§ **What you have to do**
The required result is each line of the entries below containing the string "lime".

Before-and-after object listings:

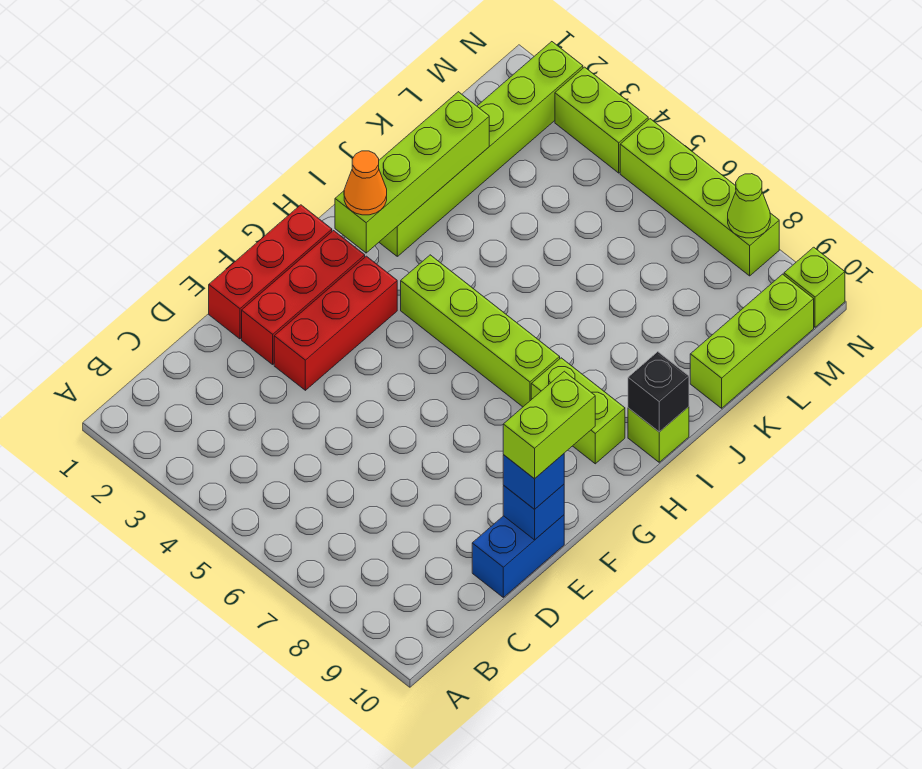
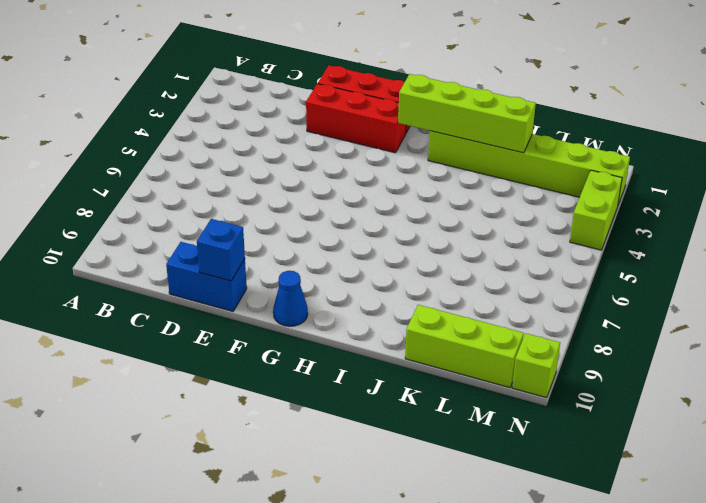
blue cone G10 level 1 -> none
none -> red brick E3:G3 level 1
none -> lime brick H4:H7 level 1
none -> lime brick H8:H9 level 1

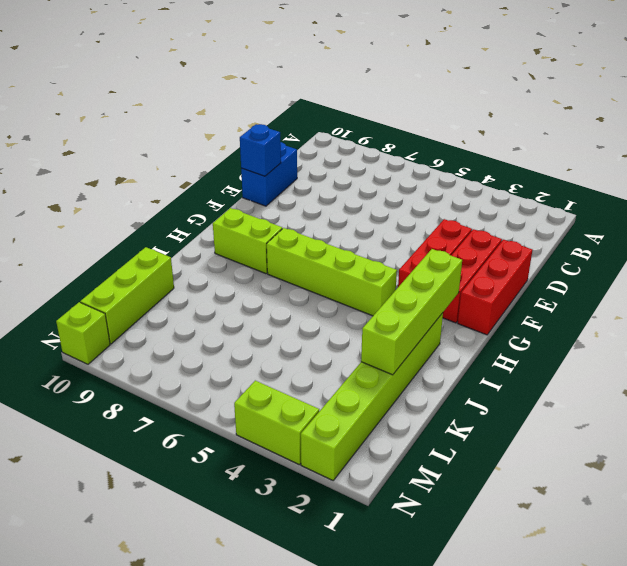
none -> lime brick I10 level 1
none -> lime brick N5:N8 level 1
none -> black brick I10 level 2

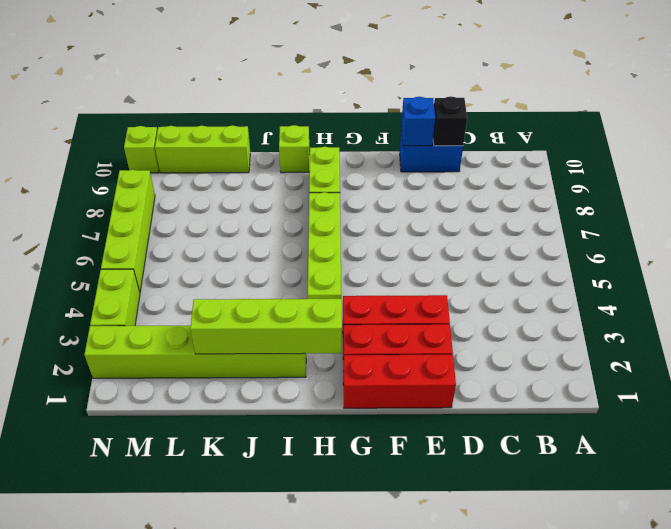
black brick D10 level 2 -> black brick I10 level 2
none -> lime cone N8 level 2
none -> blue brick E10 level 3
none -> orange cone H2 level 3

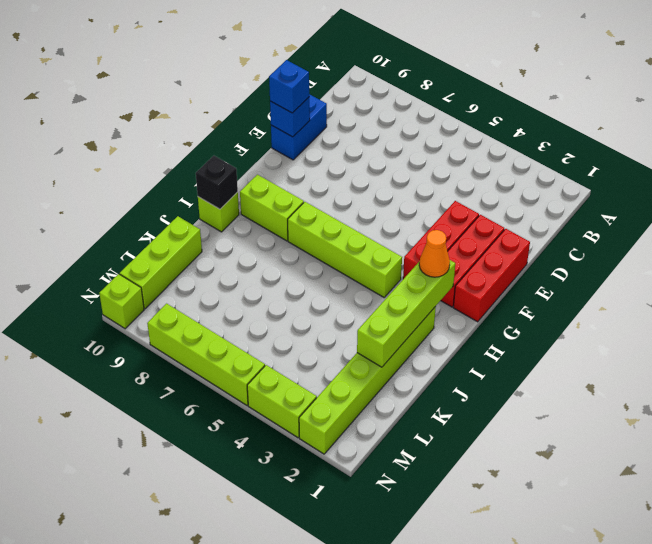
none -> lime cone N8 level 2
none -> lime brick E10:F10 level 4

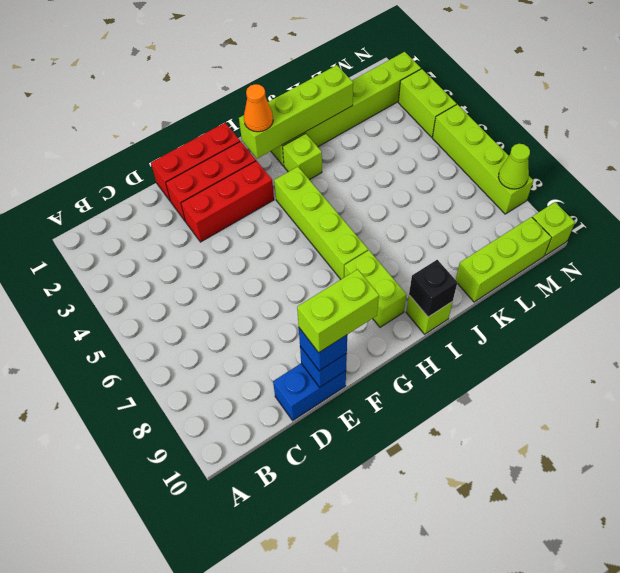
lime brick I3 level 1 -> none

§ **Response to this task**
none -> lime brick H4:H7 level 1
none -> lime brick H8:H9 level 1
none -> lime brick I10 level 1
none -> lime brick N5:N8 level 1
none -> lime cone N8 level 2
none -> lime cone N8 level 2
none -> lime brick E10:F10 level 4
lime brick I3 level 1 -> none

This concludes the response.